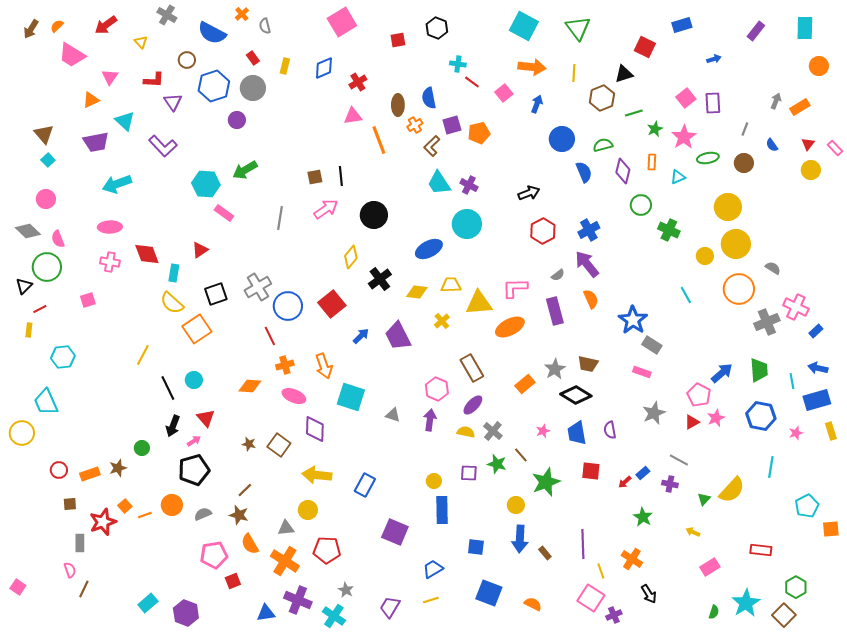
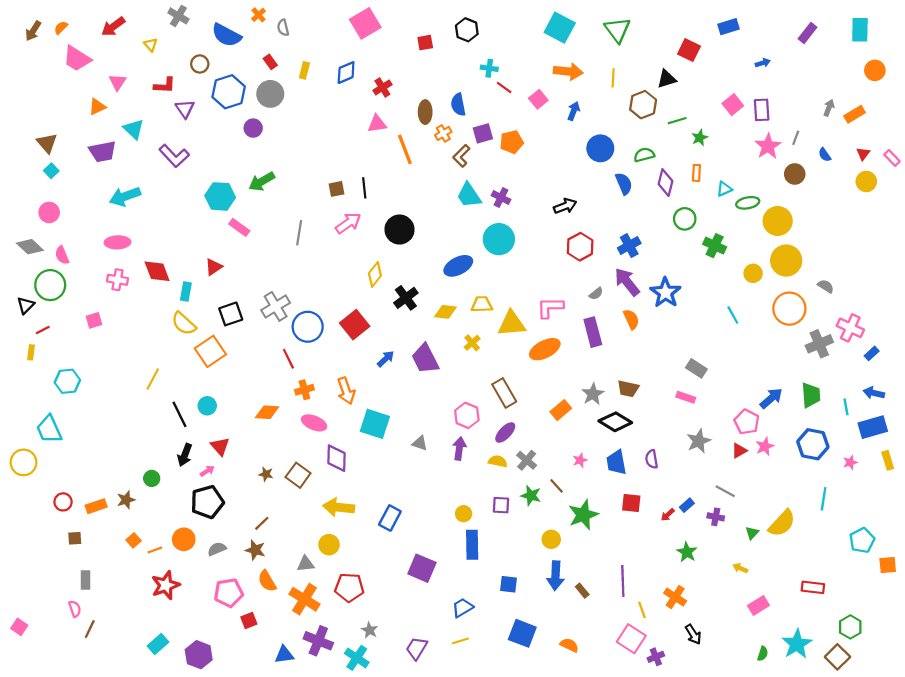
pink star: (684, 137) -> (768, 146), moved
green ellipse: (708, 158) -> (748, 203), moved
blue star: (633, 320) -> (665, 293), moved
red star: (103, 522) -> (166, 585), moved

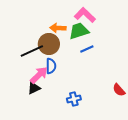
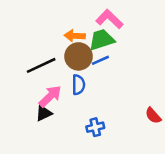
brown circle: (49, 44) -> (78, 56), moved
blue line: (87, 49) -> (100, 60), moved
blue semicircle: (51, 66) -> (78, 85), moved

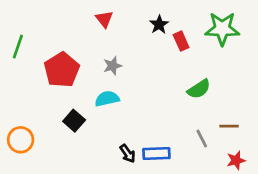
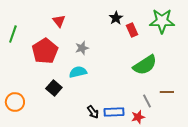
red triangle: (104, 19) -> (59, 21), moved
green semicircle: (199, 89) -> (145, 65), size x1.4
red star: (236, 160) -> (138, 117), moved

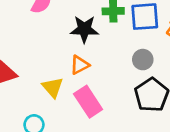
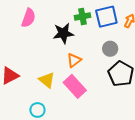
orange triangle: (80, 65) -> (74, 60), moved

•••••

## Task to carry out
Pictures are to be left out; all other data must be returned exactly.

## Response for this exercise
pink star: (684, 137) -> (768, 146), moved
green ellipse: (708, 158) -> (748, 203), moved
blue star: (633, 320) -> (665, 293), moved
red star: (103, 522) -> (166, 585), moved

brown circle: (49, 44) -> (78, 56), moved
blue line: (87, 49) -> (100, 60), moved
blue semicircle: (51, 66) -> (78, 85), moved

red triangle: (104, 19) -> (59, 21), moved
green semicircle: (199, 89) -> (145, 65), size x1.4
red star: (236, 160) -> (138, 117), moved

orange triangle: (80, 65) -> (74, 60), moved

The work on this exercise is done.